* TASK DIRECTIONS: Within the entries below, every line containing "moved" is to be copied.

* THE INPUT:
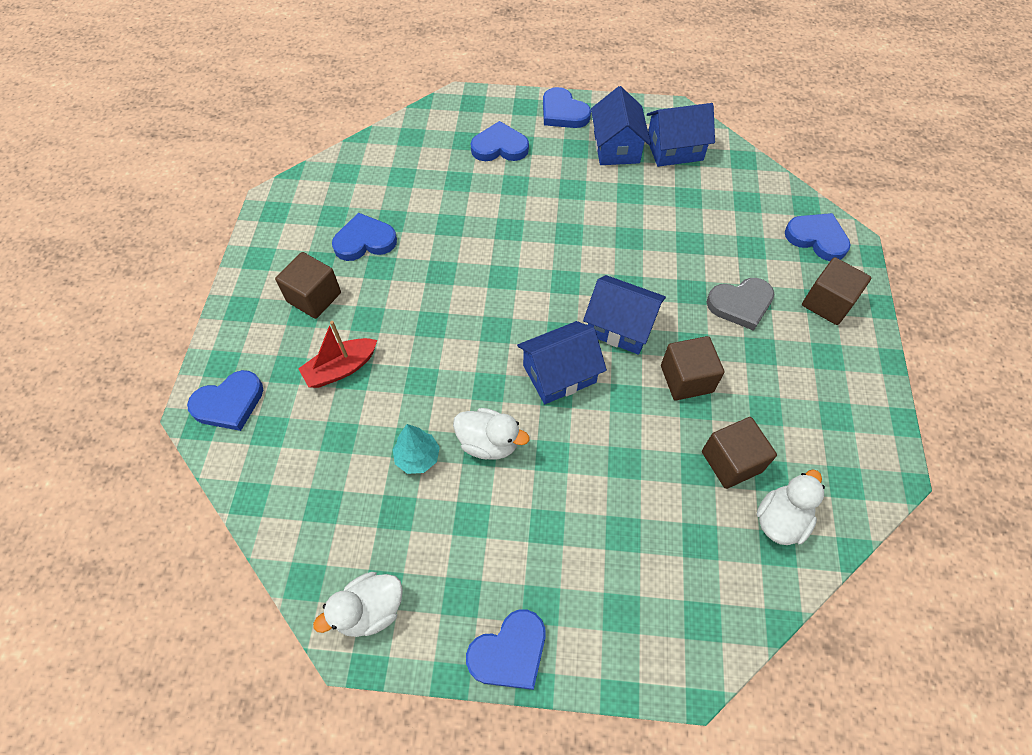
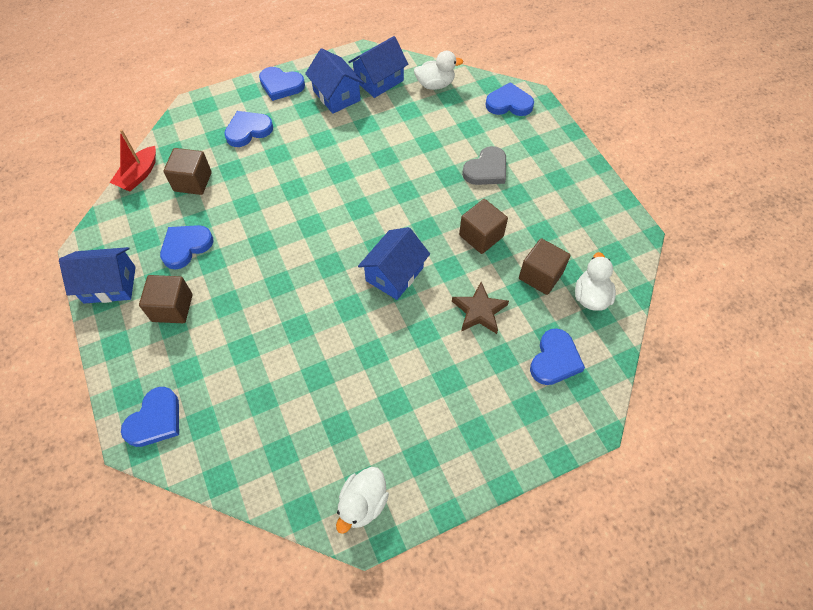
camera: 30 degrees left, 0 degrees up
red boat [298,321,377,388] -> red boat moved to [110,129,156,192]
turquoise tree [393,424,440,474] -> none
white duck [453,408,530,459] -> white duck moved to [414,51,463,90]
blue heart [466,609,546,690] -> blue heart moved to [530,328,585,385]
blue house [583,275,666,355] -> blue house moved to [59,247,136,304]
brown cube [802,257,871,325] -> brown cube moved to [164,148,212,195]
none -> brown star [452,282,509,334]

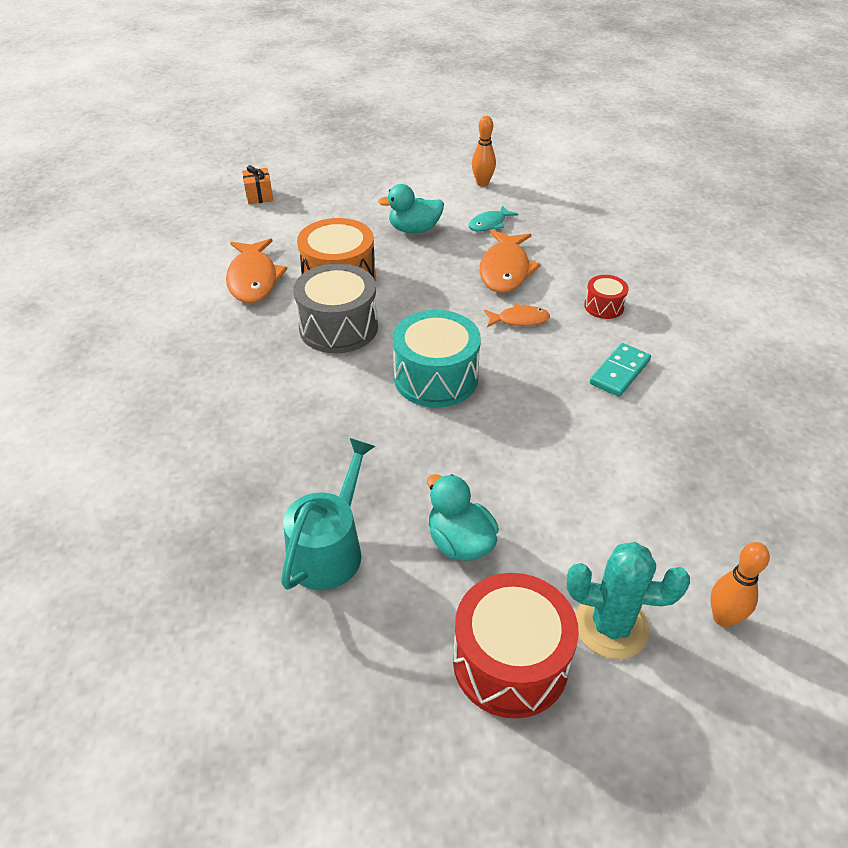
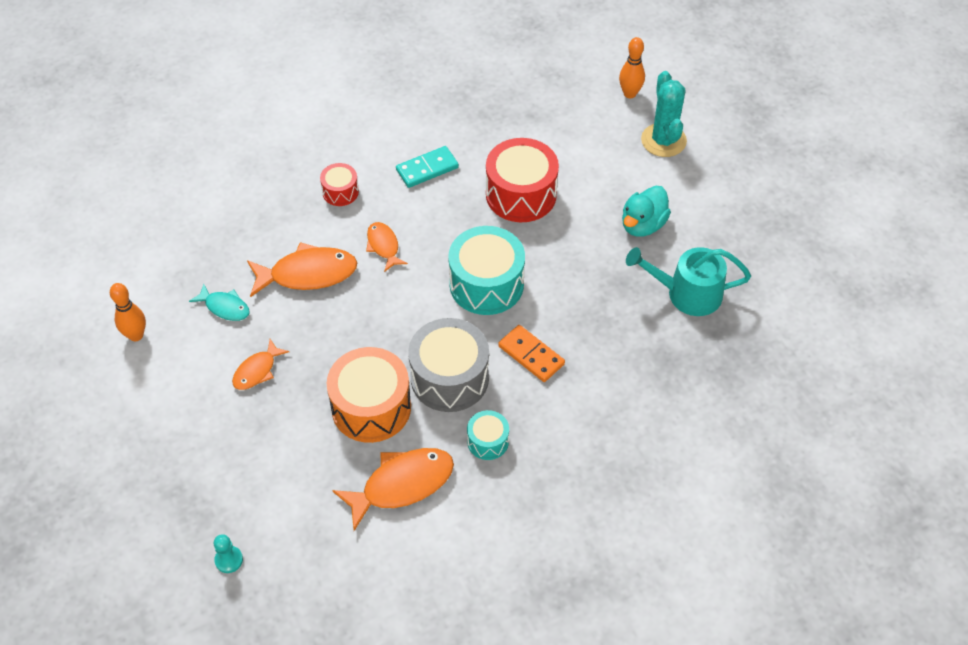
camera: 110 degrees left, 10 degrees up
orange gift [242,165,273,204] -> turquoise pawn [214,534,243,573]
turquoise duck [378,184,444,233] -> orange fish [232,339,289,390]
red drum [453,573,579,719] -> red drum moved to [486,138,559,222]
turquoise domino [590,343,651,397] -> turquoise domino turned 45 degrees counterclockwise [396,146,459,188]
none -> turquoise drum [467,410,509,460]
none -> orange domino [498,325,565,382]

* WRITTEN SOLUTION:
red boat [298,321,377,388] -> red boat moved to [110,129,156,192]
white duck [453,408,530,459] -> white duck moved to [414,51,463,90]
blue heart [466,609,546,690] -> blue heart moved to [530,328,585,385]
blue house [583,275,666,355] -> blue house moved to [59,247,136,304]
brown cube [802,257,871,325] -> brown cube moved to [164,148,212,195]
red drum [453,573,579,719] -> red drum moved to [486,138,559,222]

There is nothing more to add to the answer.